Please take the lines from the one holding "grey eraser: 3 -> 0" through the one holding "yellow banana: 2 -> 4" in the data below and copy them exactly.

» Source material
• • • • • • •

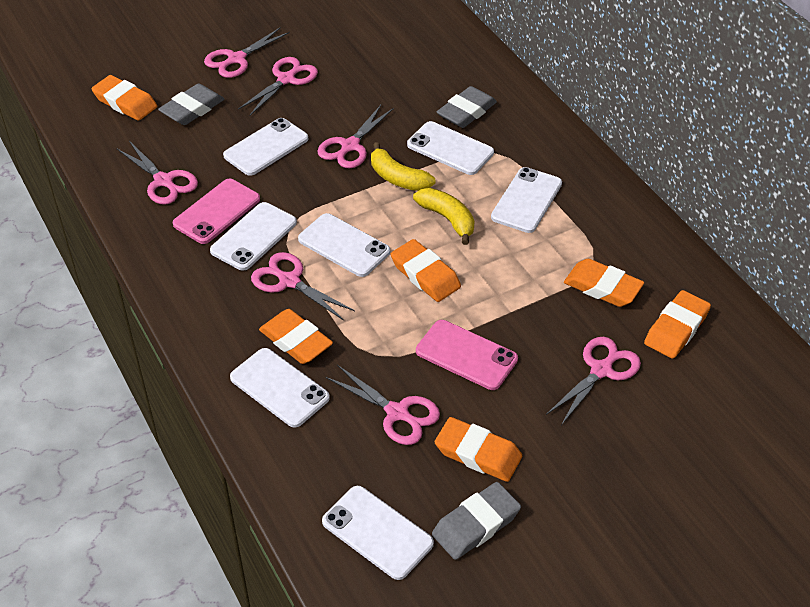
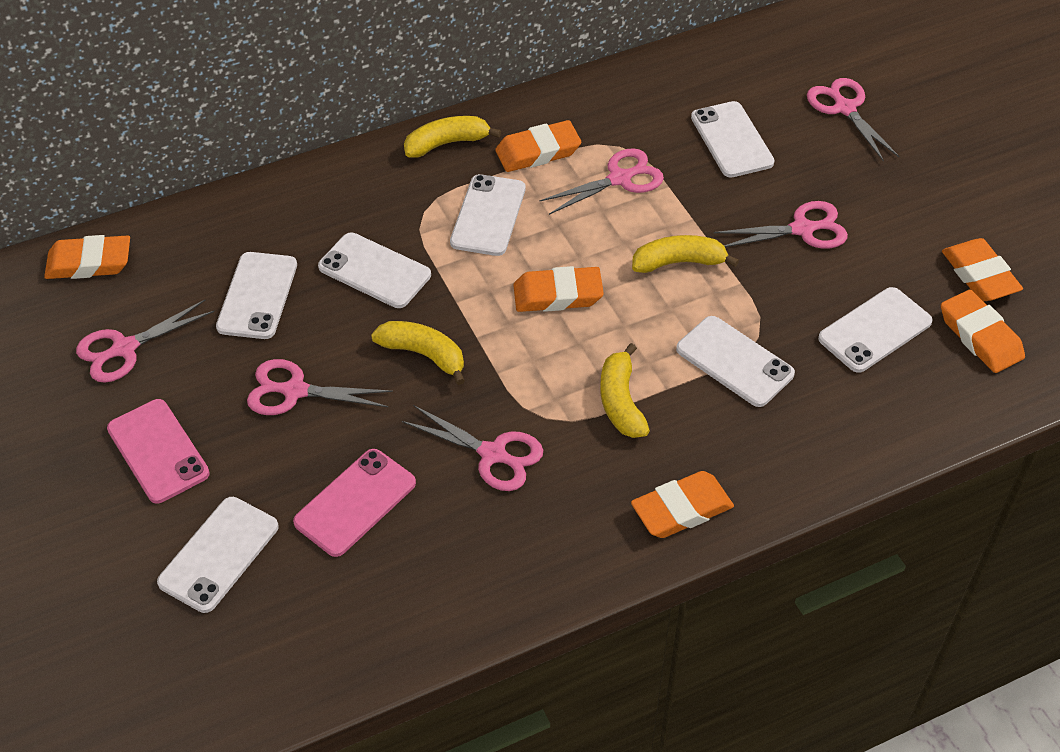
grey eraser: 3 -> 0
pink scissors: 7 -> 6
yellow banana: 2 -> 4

• • • • • • •

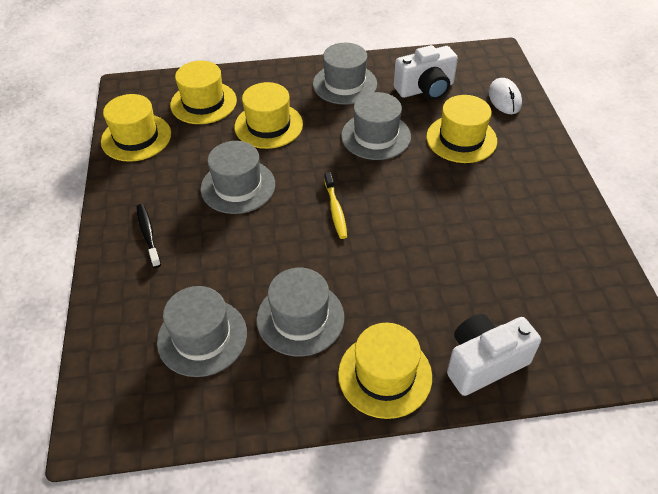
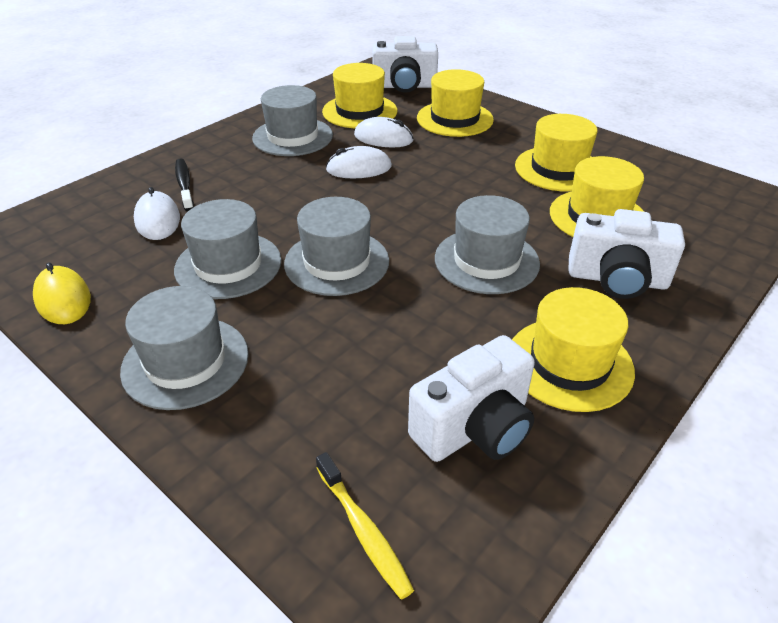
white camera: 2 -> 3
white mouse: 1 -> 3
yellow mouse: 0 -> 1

• • • • • • •

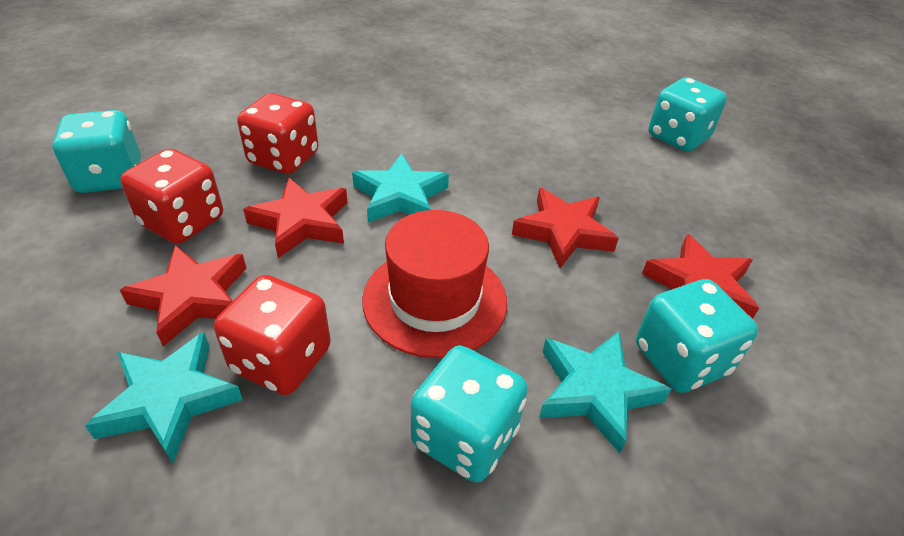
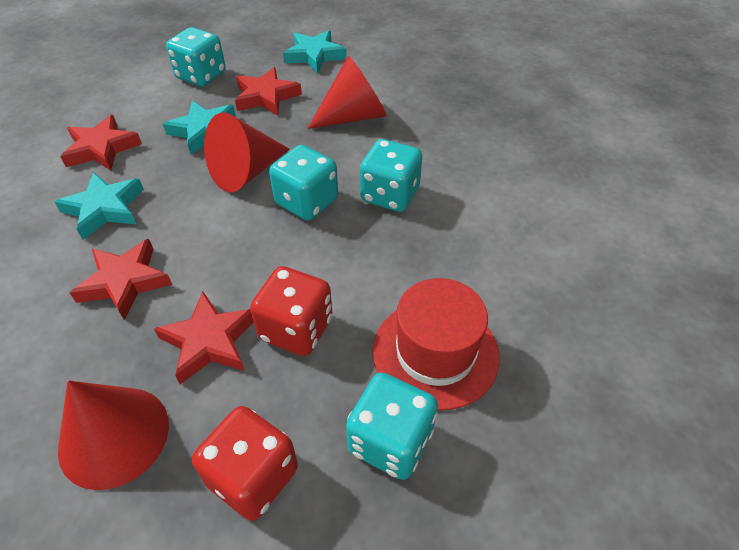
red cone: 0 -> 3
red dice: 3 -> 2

• • • • • • •

» Response area
grey eraser: 3 -> 0
pink scissors: 7 -> 6
yellow banana: 2 -> 4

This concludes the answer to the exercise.